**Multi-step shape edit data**
────

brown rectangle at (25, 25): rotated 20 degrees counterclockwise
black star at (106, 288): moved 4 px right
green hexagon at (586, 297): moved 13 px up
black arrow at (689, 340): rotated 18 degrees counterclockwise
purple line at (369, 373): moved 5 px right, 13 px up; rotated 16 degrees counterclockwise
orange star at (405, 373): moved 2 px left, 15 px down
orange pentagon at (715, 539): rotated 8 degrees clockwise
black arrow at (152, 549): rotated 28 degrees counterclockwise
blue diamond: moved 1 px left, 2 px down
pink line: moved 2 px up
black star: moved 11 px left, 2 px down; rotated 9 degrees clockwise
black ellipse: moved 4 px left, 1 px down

────

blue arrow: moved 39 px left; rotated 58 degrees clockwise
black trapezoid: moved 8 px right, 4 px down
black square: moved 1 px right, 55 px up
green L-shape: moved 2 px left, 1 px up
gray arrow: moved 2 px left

────

**What you have to do**
Tally up the lines in the data that hold the word "right". Only the total should be given.

**Task solution**
4